● **What is needed**
Can you lay out the part of the listing below, starting at the line that contains "This is a 1" and ending at the line that contains "road 2 (track): [(0,193),(38,240),(69,304),(153,511)]", as a two-column CSV with the columns "prompt" and "reply"? Use one row per entry, put each field in quotation marks, and turn any line breaks into spaces.
--- begin Exercise input ---
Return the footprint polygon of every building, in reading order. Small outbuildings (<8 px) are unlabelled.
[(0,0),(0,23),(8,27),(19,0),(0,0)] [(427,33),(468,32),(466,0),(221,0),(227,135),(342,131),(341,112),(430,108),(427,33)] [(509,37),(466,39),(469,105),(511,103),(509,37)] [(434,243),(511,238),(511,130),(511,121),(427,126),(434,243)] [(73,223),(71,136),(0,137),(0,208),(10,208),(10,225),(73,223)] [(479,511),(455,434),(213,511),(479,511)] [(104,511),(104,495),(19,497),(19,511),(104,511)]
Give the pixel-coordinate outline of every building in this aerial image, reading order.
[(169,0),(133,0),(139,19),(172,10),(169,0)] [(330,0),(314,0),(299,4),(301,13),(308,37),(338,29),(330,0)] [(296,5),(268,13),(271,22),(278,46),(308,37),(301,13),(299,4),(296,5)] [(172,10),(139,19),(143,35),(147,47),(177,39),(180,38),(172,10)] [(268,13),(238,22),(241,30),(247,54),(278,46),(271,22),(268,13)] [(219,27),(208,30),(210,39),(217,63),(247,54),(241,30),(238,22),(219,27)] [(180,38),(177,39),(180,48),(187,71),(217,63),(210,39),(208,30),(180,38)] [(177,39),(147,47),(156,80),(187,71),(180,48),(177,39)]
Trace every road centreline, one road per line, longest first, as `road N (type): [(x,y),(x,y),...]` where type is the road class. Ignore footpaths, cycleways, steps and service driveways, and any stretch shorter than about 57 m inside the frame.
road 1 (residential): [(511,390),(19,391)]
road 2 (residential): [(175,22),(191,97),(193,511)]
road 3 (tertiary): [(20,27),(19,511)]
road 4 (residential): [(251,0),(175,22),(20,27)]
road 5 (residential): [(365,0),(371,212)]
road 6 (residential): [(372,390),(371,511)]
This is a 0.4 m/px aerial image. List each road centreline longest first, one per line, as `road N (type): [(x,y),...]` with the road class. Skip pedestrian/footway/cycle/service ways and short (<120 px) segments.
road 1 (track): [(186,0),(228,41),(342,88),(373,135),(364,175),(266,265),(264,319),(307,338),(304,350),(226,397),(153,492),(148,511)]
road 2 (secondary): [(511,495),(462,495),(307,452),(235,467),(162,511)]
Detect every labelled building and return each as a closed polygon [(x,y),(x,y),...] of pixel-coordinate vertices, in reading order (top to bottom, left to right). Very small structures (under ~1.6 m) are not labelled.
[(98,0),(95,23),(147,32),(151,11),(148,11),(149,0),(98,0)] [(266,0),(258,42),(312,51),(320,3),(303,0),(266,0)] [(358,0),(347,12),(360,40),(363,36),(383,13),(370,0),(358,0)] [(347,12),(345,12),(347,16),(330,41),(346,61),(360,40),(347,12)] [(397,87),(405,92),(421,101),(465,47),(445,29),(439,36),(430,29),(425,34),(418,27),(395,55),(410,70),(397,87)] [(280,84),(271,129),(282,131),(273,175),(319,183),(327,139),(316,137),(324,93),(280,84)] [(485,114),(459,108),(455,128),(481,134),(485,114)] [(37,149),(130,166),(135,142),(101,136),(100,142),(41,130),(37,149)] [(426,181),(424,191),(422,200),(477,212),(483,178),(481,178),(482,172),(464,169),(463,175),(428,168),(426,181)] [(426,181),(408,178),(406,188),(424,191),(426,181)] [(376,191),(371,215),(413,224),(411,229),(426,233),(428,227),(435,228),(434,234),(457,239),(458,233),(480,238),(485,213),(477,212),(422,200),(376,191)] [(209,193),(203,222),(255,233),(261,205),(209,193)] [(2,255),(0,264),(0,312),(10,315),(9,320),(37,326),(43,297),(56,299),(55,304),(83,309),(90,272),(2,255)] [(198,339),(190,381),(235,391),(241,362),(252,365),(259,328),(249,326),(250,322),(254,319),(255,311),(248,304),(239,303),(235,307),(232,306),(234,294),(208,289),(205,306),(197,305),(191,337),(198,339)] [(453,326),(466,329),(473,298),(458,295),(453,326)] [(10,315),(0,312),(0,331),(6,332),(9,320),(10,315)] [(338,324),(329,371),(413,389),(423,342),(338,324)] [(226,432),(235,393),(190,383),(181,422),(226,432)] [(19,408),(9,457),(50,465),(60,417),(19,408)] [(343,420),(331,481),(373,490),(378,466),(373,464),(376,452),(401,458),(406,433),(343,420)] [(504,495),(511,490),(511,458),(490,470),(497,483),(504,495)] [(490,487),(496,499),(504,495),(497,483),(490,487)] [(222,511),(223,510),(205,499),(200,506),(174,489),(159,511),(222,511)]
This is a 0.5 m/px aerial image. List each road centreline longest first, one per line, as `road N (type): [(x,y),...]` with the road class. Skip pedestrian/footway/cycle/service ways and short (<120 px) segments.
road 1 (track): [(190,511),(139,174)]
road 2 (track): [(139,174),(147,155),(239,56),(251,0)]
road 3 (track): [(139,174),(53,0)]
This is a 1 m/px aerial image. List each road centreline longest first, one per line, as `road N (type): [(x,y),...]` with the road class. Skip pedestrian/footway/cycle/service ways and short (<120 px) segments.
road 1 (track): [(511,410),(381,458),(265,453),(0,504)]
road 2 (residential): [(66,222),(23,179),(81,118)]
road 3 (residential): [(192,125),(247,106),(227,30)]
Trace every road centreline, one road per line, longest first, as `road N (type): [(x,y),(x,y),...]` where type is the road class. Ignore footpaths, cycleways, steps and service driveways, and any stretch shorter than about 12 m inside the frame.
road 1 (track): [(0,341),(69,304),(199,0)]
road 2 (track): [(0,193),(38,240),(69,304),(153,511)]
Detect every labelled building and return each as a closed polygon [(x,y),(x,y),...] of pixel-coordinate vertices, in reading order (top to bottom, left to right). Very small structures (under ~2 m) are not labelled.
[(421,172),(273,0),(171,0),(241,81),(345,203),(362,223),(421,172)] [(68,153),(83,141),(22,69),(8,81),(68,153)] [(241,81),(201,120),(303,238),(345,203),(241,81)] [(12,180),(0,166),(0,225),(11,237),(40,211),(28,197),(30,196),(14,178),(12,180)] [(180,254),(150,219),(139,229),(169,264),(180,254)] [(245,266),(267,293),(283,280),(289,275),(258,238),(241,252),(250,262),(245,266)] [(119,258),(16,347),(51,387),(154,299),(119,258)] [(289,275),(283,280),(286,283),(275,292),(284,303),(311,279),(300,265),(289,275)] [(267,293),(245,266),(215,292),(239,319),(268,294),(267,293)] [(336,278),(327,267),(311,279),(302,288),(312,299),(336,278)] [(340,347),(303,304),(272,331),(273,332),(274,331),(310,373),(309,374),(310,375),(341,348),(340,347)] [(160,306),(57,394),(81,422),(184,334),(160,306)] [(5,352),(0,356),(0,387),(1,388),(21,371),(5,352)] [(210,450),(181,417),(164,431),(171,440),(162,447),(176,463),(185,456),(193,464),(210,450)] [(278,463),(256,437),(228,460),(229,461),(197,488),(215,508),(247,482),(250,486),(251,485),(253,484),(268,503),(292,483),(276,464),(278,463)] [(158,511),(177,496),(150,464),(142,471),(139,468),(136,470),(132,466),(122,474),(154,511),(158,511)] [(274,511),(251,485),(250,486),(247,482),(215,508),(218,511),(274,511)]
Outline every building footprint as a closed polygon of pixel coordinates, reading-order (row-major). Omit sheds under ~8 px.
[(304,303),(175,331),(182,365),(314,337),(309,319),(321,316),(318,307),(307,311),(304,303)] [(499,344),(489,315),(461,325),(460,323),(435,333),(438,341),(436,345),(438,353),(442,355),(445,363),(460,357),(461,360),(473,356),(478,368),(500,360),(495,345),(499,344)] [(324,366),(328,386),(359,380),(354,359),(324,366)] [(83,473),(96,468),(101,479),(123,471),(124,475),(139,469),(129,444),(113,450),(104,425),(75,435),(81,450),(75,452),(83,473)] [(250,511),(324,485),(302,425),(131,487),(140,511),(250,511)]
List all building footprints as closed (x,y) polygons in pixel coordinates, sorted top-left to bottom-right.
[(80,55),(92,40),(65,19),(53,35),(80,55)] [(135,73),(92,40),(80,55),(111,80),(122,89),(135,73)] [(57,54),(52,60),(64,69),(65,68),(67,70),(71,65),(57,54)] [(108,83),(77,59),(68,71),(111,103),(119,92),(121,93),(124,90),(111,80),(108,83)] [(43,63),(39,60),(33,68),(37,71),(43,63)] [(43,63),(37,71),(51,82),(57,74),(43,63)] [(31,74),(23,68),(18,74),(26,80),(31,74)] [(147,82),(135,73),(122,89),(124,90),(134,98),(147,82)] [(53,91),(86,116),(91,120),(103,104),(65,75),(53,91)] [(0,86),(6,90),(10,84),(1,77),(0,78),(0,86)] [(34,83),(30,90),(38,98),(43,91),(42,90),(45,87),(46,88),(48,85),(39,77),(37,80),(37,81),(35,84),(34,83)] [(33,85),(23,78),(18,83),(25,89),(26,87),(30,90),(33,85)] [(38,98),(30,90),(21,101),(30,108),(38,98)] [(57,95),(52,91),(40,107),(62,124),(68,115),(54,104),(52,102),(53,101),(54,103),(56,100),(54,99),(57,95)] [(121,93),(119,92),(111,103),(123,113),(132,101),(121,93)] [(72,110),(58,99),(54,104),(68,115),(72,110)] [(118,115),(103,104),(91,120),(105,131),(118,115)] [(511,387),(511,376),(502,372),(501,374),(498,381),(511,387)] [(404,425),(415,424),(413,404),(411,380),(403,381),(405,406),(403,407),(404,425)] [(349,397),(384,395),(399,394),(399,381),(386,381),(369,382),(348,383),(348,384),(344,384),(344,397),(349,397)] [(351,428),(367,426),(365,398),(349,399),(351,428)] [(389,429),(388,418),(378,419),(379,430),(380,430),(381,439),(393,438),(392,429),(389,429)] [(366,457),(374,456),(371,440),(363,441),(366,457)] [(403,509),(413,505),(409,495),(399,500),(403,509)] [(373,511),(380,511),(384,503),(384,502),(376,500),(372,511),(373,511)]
--- end Exercise input ---
● **Response below**
prompt,reply
"This is a 1 m/px aerial image. List each road centreline longest first, one per line, as `road N (type): [(x,y),...]` with the road class. Skip pedestrian/footway/cycle/service ways and short (<120 px) segments.","road 1 (track): [(511,410),(381,458),(265,453),(0,504)] road 2 (residential): [(66,222),(23,179),(81,118)] road 3 (residential): [(192,125),(247,106),(227,30)]"
"Trace every road centreline, one road per line, longest first, as `road N (type): [(x,y),(x,y),...]` where type is the road class. Ignore footpaths, cycleways, steps and service driveways, and any stretch shorter than about 12 m inside the frame.","road 1 (track): [(0,341),(69,304),(199,0)] road 2 (track): [(0,193),(38,240),(69,304),(153,511)]"